::: Task material :::

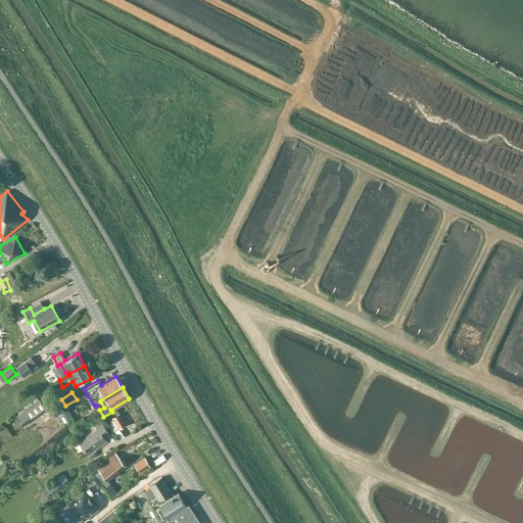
[(31,418),(45,408),(39,398),(25,410),(31,418)]
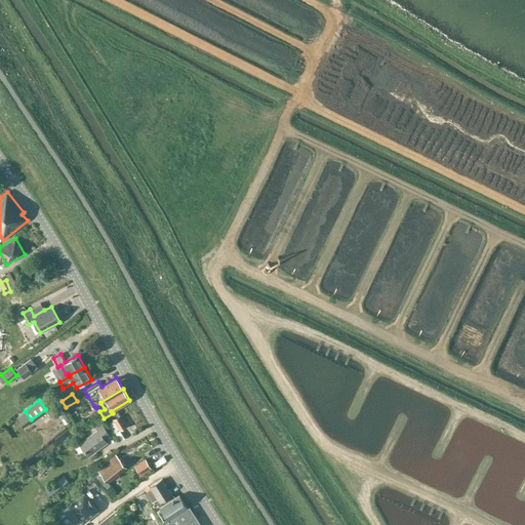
[(119,431),(126,427),(120,415),(113,420),(119,431)]
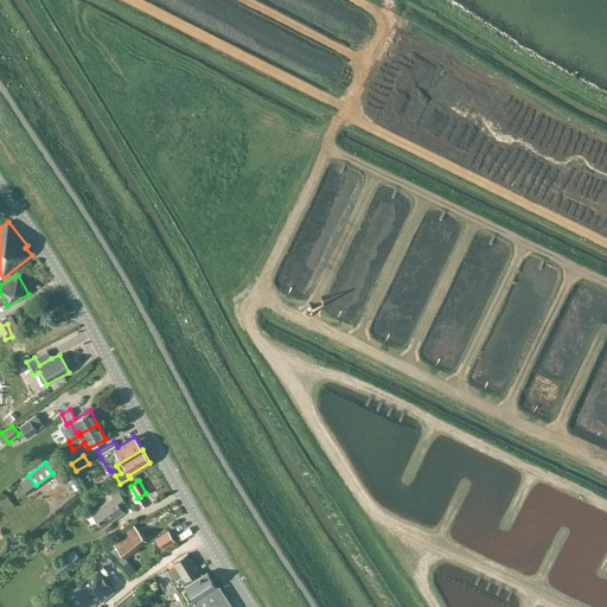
[(121,508),(127,503),(117,490),(110,494),(113,497),(91,512),(102,528),(123,511),(121,508)]
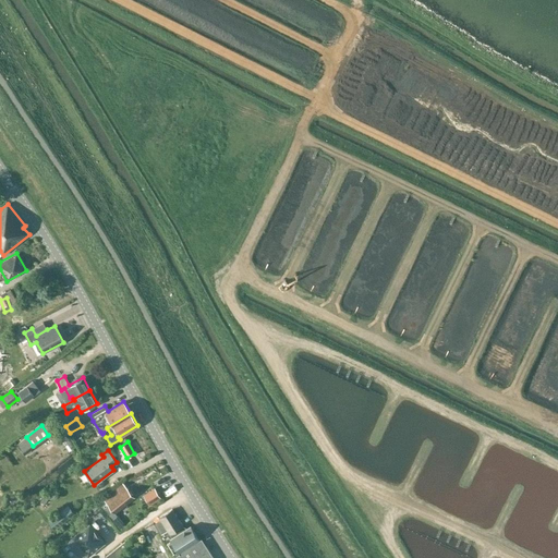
[(114,512),(134,497),(122,483),(108,495),(105,499),(114,512)]
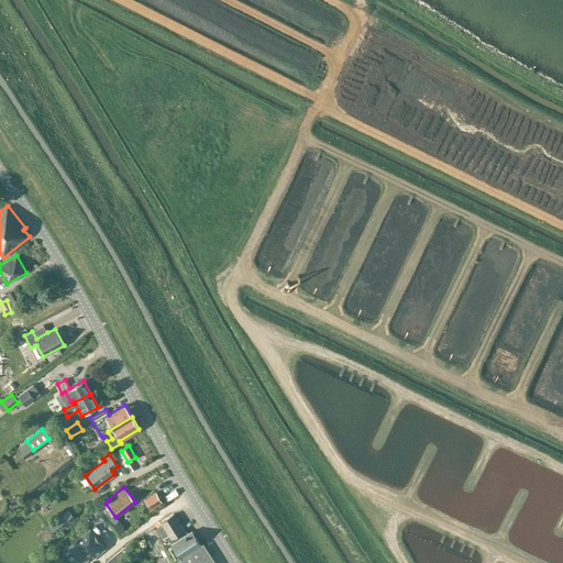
[(158,488),(147,495),(153,505),(165,498),(158,488)]
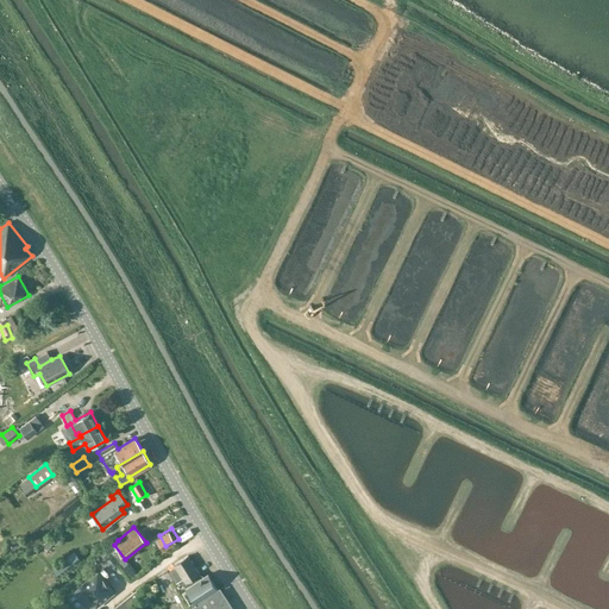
[(82,560),(75,552),(64,560),(71,569),(82,560)]
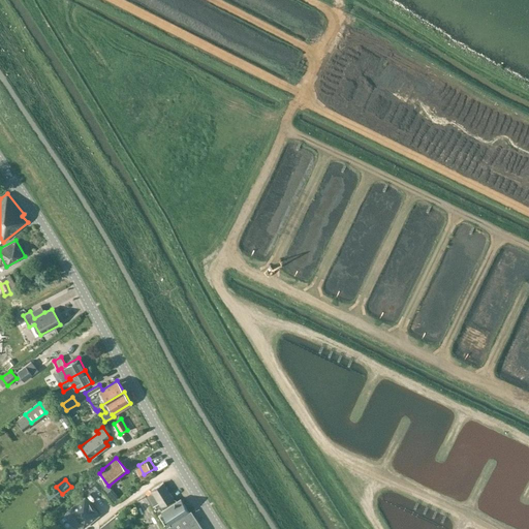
[(153,492),(146,496),(152,506),(154,505),(156,507),(160,504),(162,507),(163,509),(161,510),(169,523),(172,522),(190,509),(185,501),(178,505),(170,494),(164,483),(155,489),(152,491),(153,492)]
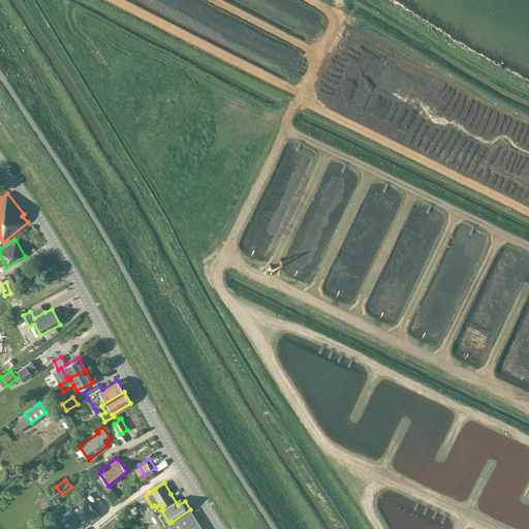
[(69,511),(64,515),(75,528),(79,528),(82,527),(83,528),(99,515),(85,497),(68,510),(69,511)]
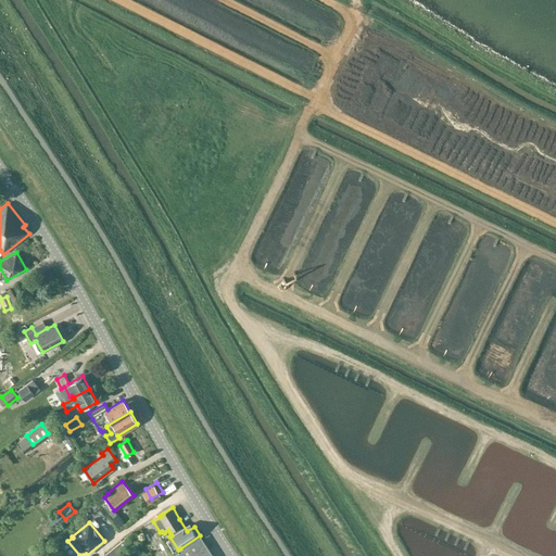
[(179,553),(173,555),(213,555),(207,548),(209,547),(201,535),(200,535),(180,548),(178,550),(179,553)]
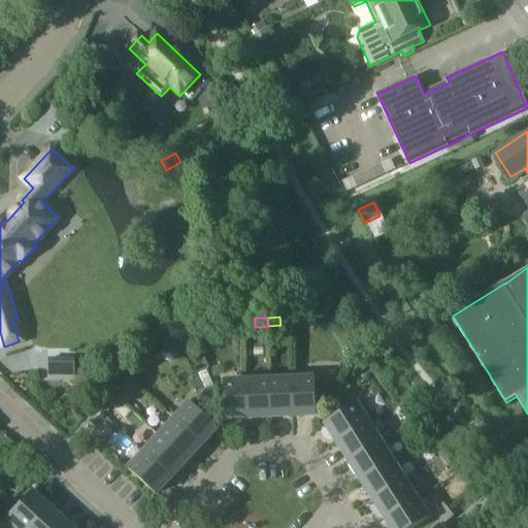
[(162,354),(162,355),(163,356),(163,357),(163,358),(164,358),(164,359),(165,359),(165,360),(166,360),(167,361),(168,361),(169,361),(170,361),(171,361),(172,360),(173,360),(173,359),(174,359),(175,358),(175,357),(176,356),(176,355),(176,354),(176,353),(175,352),(175,351),(175,350),(174,350),(174,349),(173,349),(172,348),(171,348),(170,348),(169,347),(168,348),(167,348),(166,348),(165,349),(164,350),(163,351),(163,352),(163,353),(162,353),(162,354)]
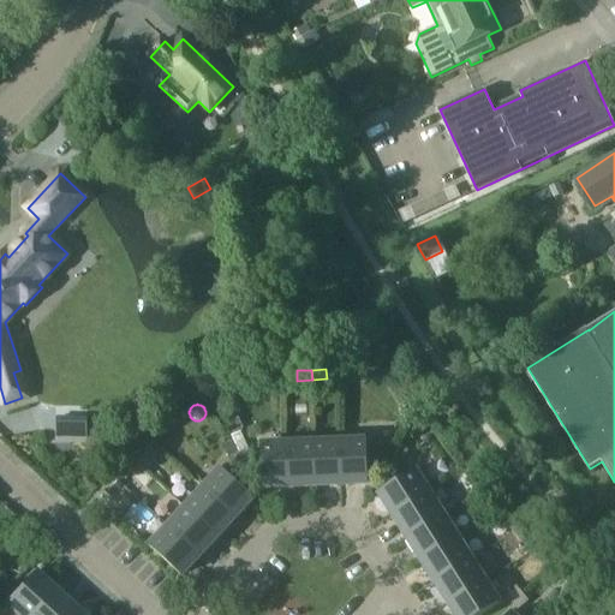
[(238,418),(228,423),(232,434),(243,429),(238,418)]
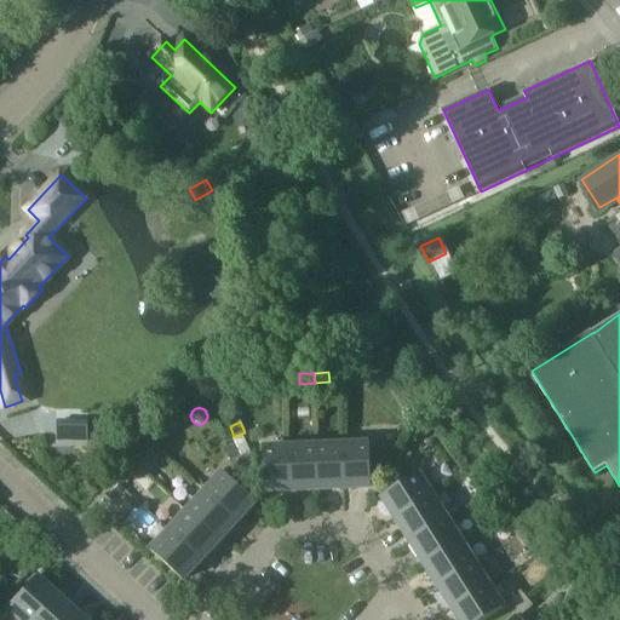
[(244,436),(234,440),(241,458),(251,453),(244,436)]
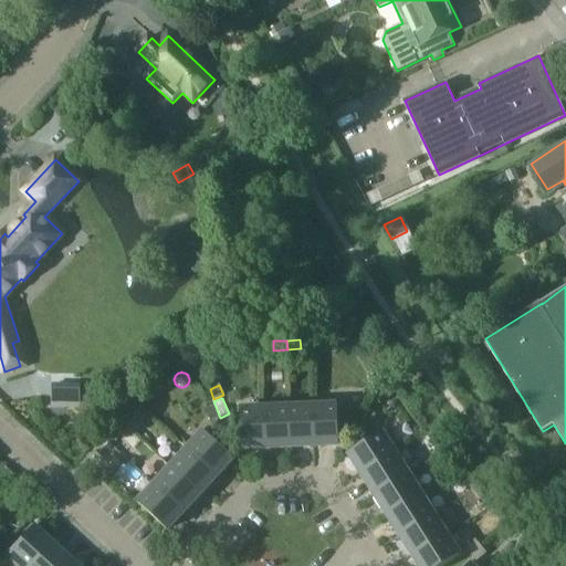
[(313,406),(315,444),(339,443),(337,405),(313,406)]
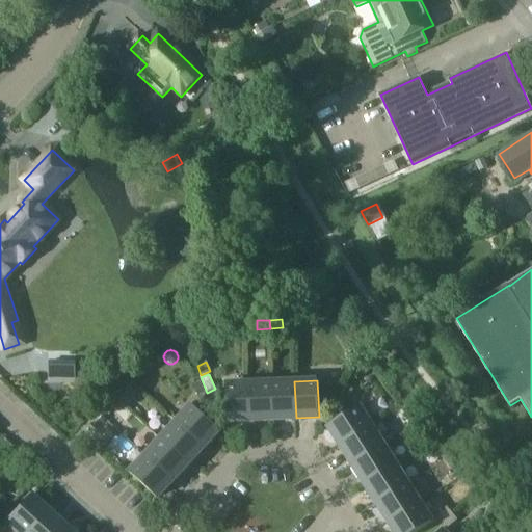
[(249,382),(251,420),(273,419),(272,381),(249,382)]
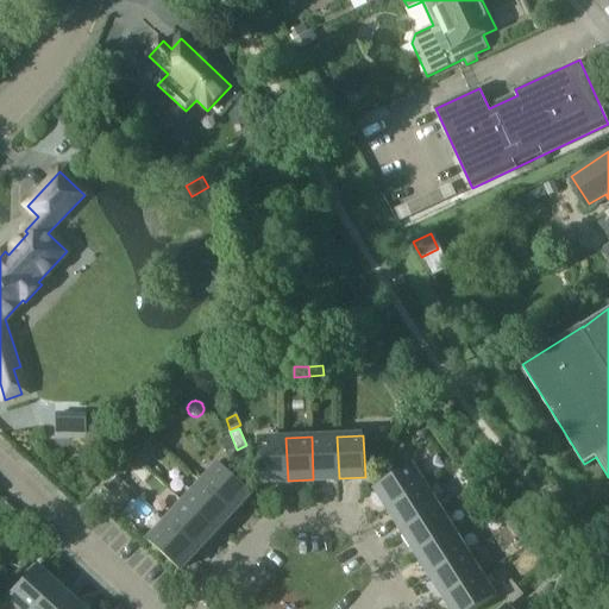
[(312,437),(313,479),(339,478),(337,437),(312,437)]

:::

The task
Every line from the one holding "[(249,382),(251,420),(273,419),(272,381),(249,382)]" through the last line of the entries above, and nothing else, is to be restated word for word. Pictures stay out.

Task answer
[(249,382),(251,420),(273,419),(272,381),(249,382)]
[(312,437),(313,479),(339,478),(337,437),(312,437)]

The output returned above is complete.